• **What you need to do**
Restate the listing below word for word, omitting any images.

• **Exercise material**
━━━━━━━━━━

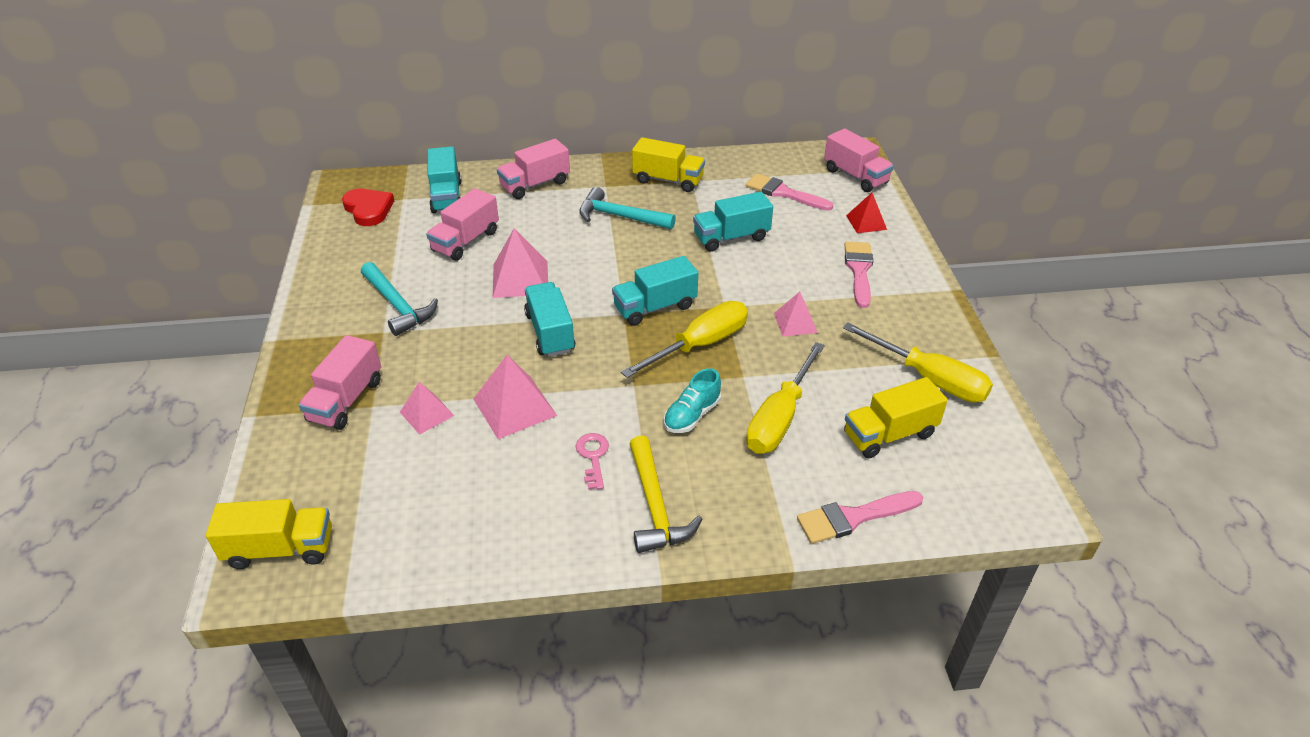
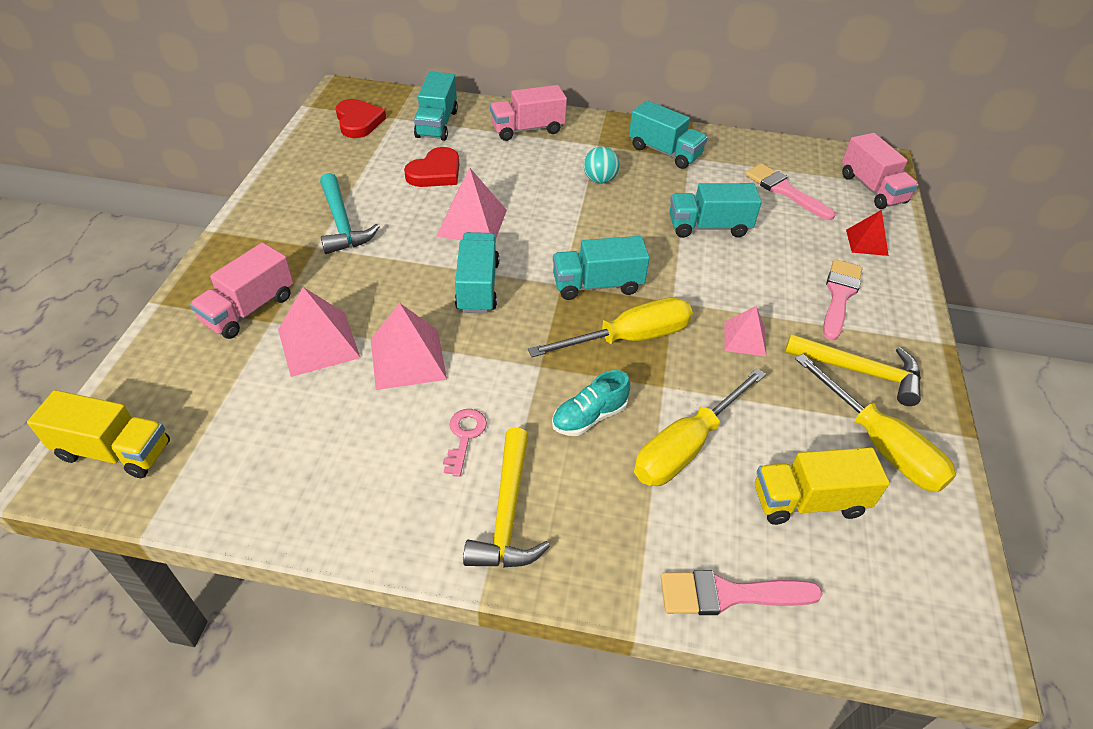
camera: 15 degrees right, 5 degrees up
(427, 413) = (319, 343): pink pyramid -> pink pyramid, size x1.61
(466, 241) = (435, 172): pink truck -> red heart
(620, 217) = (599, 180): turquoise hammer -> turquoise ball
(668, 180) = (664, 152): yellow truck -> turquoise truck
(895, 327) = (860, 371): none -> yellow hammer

━━━━━━━━━━

• **Task output**
camera: 15 degrees right, 5 degrees up
(427, 413) = (319, 343): pink pyramid -> pink pyramid, size x1.61
(466, 241) = (435, 172): pink truck -> red heart
(620, 217) = (599, 180): turquoise hammer -> turquoise ball
(668, 180) = (664, 152): yellow truck -> turquoise truck
(895, 327) = (860, 371): none -> yellow hammer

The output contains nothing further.